> EXERCISE INSTRUCTIONS
An exact reprint of the listing is required, with no pictures included.

> EXTRACTED DATA

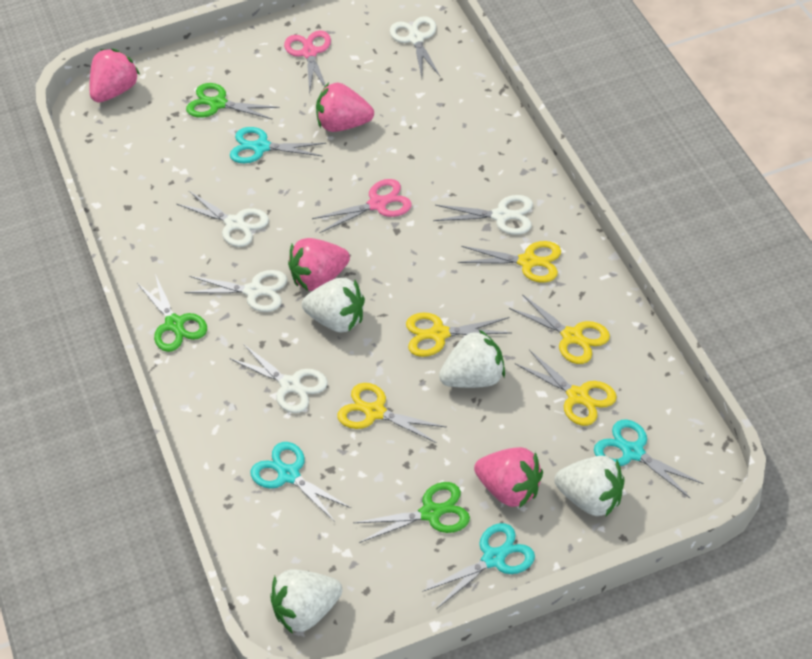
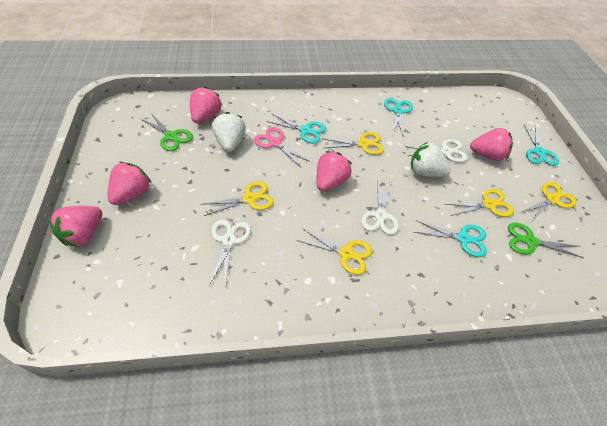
green scissors: 3 -> 2
pink scissors: 2 -> 1
pink strawberry: 4 -> 5
white scissors: 5 -> 3
white strawberry: 4 -> 2

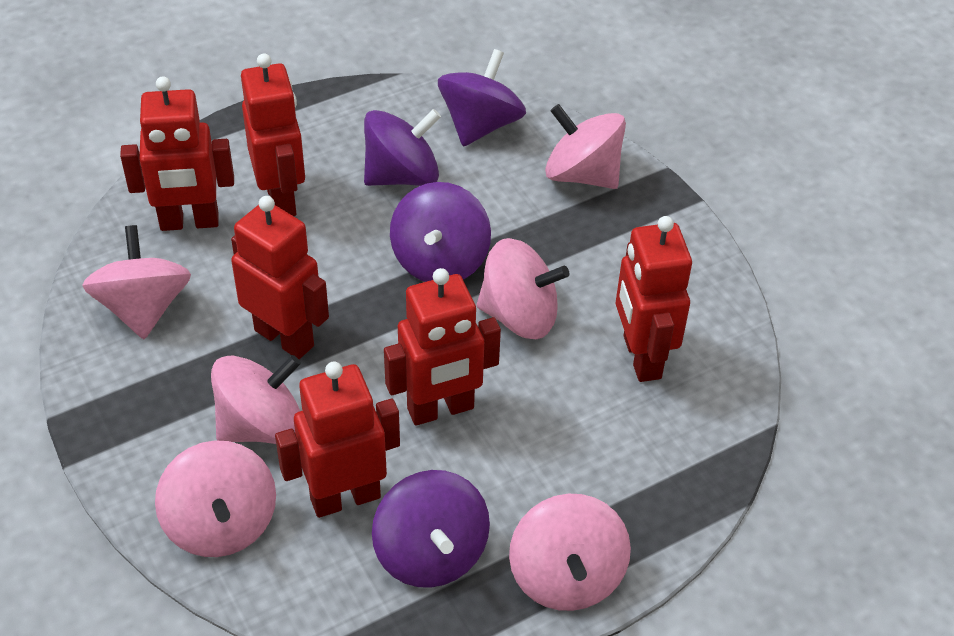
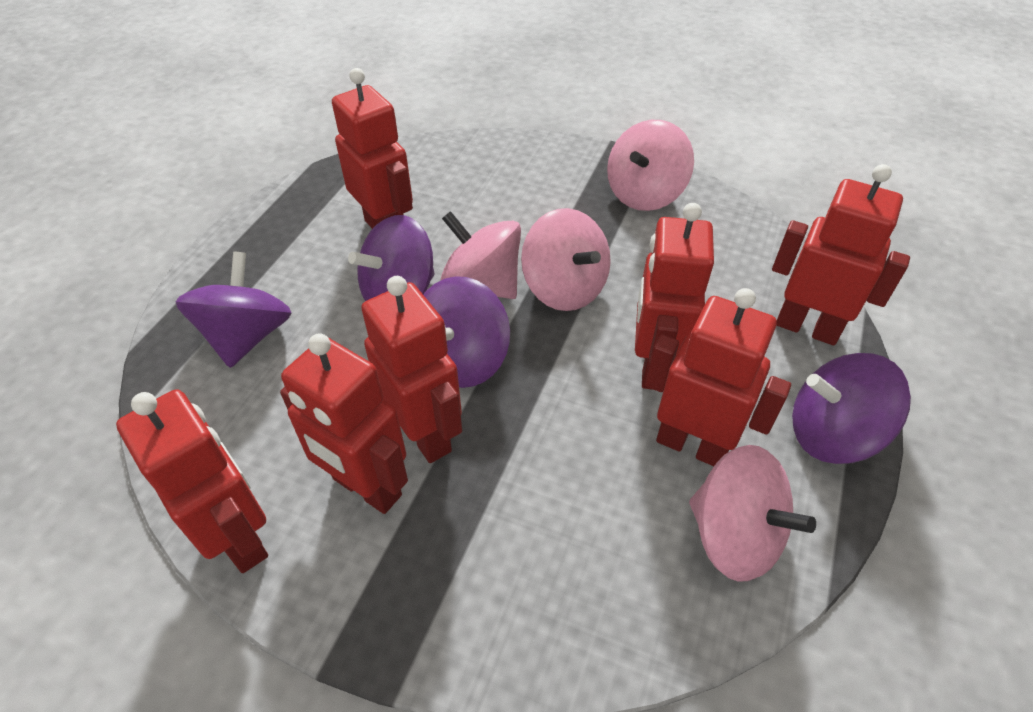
pink spinning top: 6 -> 4
red robot: 6 -> 7

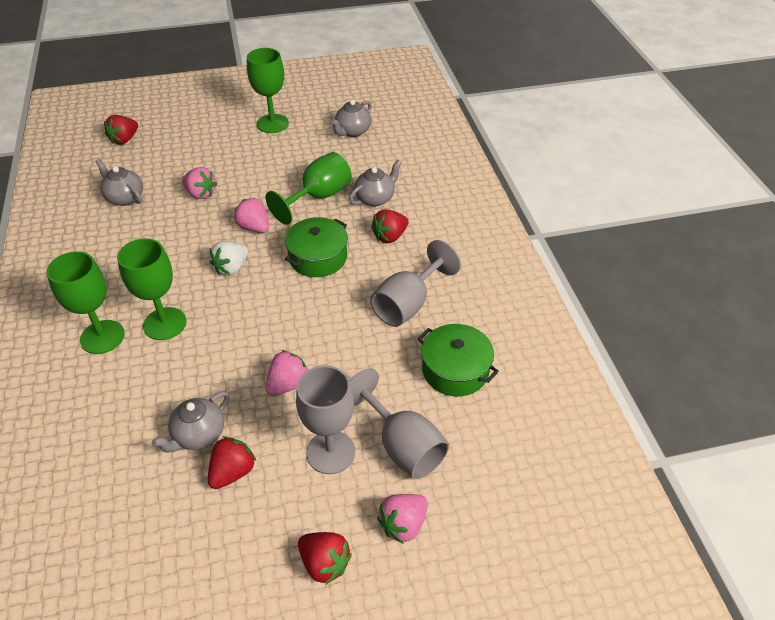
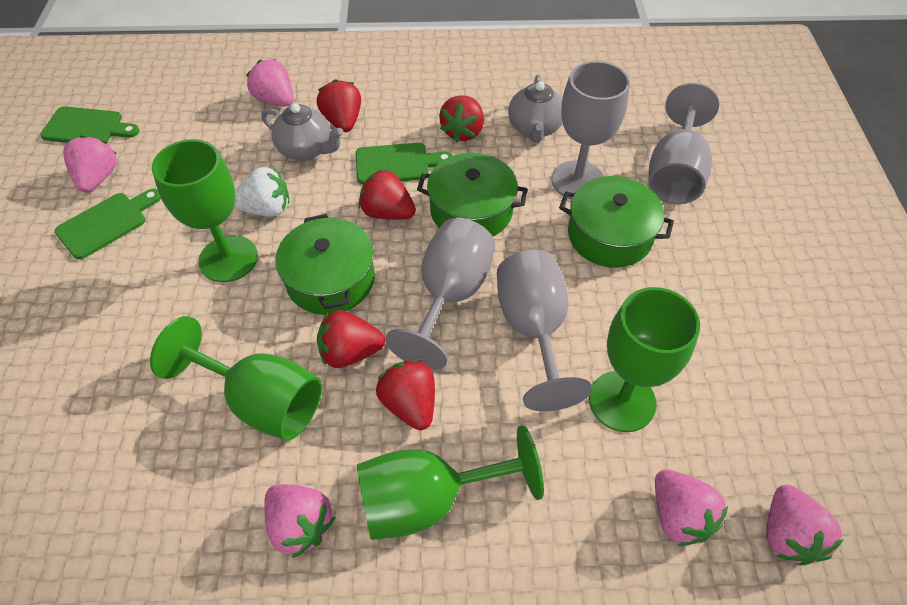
green cutting board: 0 -> 3
green pot: 2 -> 3
grey goblet: 3 -> 4
grey teapot: 4 -> 2
pink strawberry: 4 -> 5
red strawberry: 4 -> 5

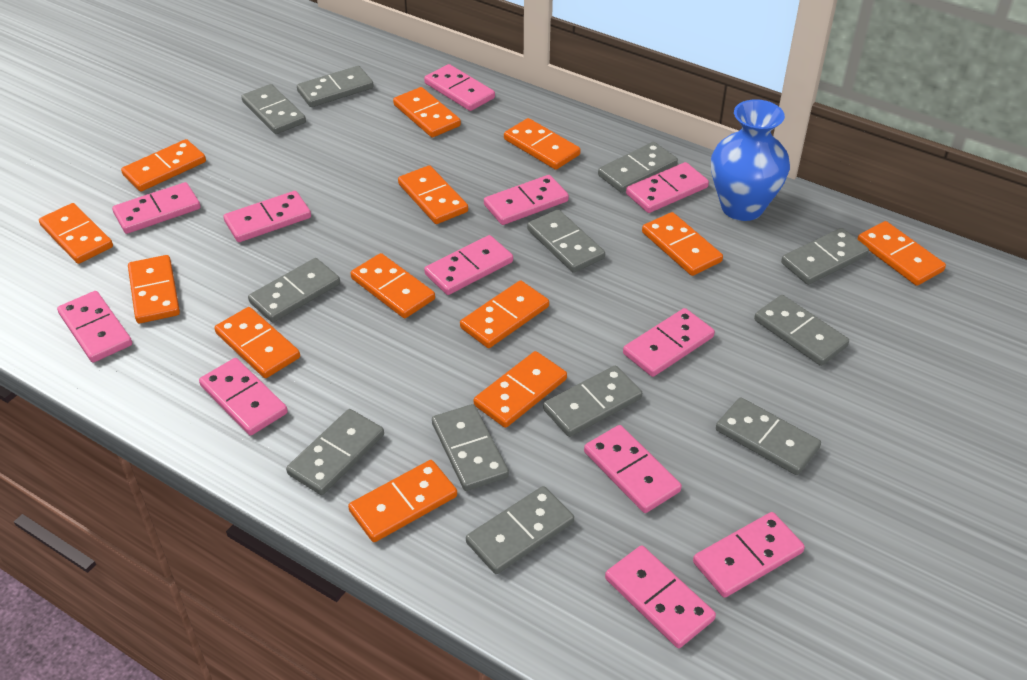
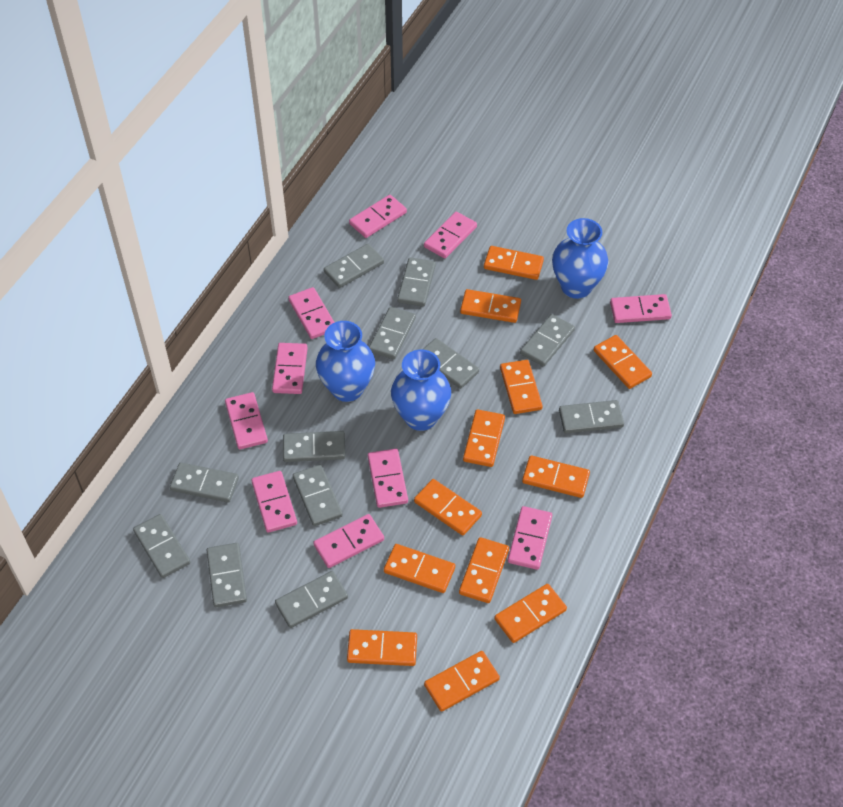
blue vase: 1 -> 3
orange domino: 13 -> 12
pink domino: 12 -> 10

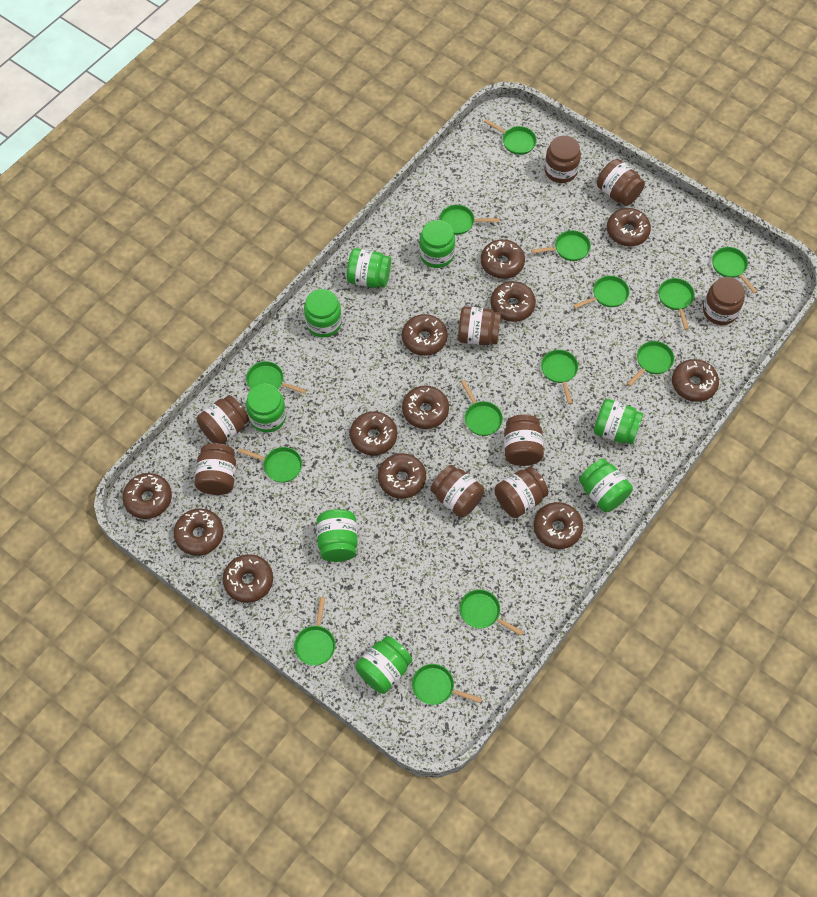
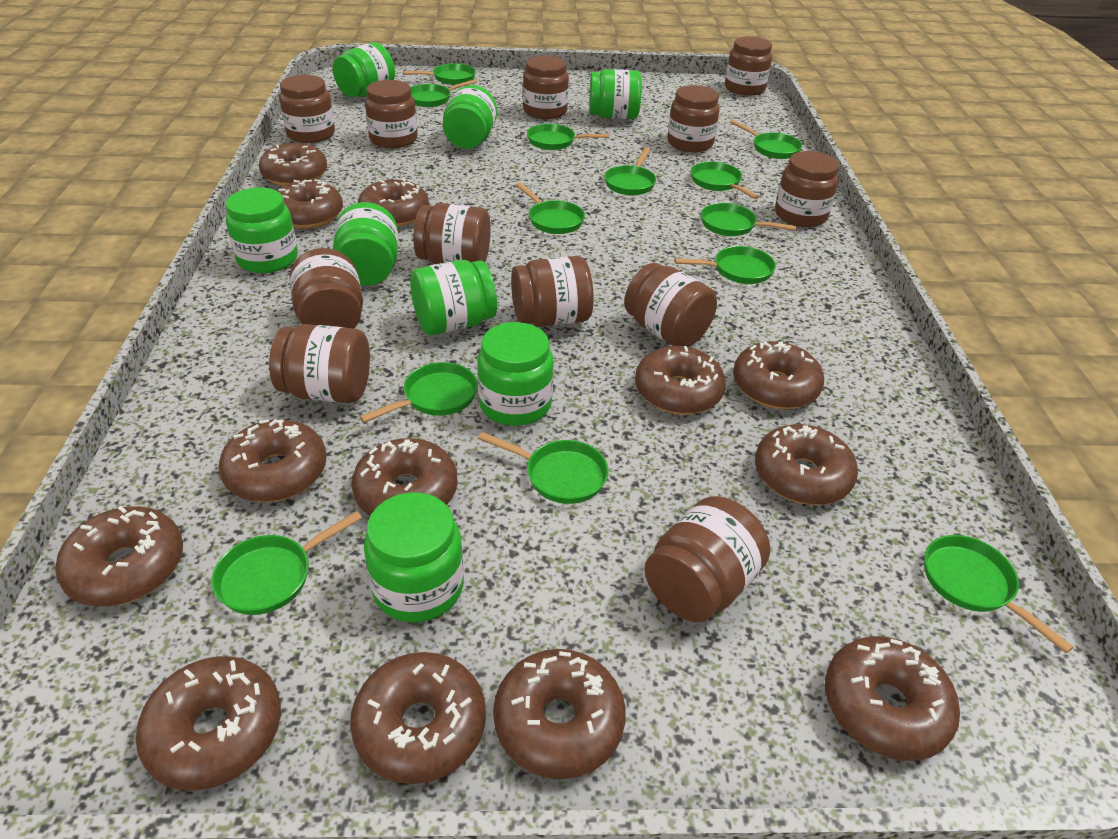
brown donut: 12 -> 13
brown jar: 9 -> 12
green pan: 14 -> 13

> SOLUTION FOR THIS TASK
green scissors: 3 -> 2
pink scissors: 2 -> 1
pink strawberry: 4 -> 5
white scissors: 5 -> 3
white strawberry: 4 -> 2

pink spinning top: 6 -> 4
red robot: 6 -> 7

green cutting board: 0 -> 3
green pot: 2 -> 3
grey goblet: 3 -> 4
grey teapot: 4 -> 2
pink strawberry: 4 -> 5
red strawberry: 4 -> 5

blue vase: 1 -> 3
orange domino: 13 -> 12
pink domino: 12 -> 10

brown donut: 12 -> 13
brown jar: 9 -> 12
green pan: 14 -> 13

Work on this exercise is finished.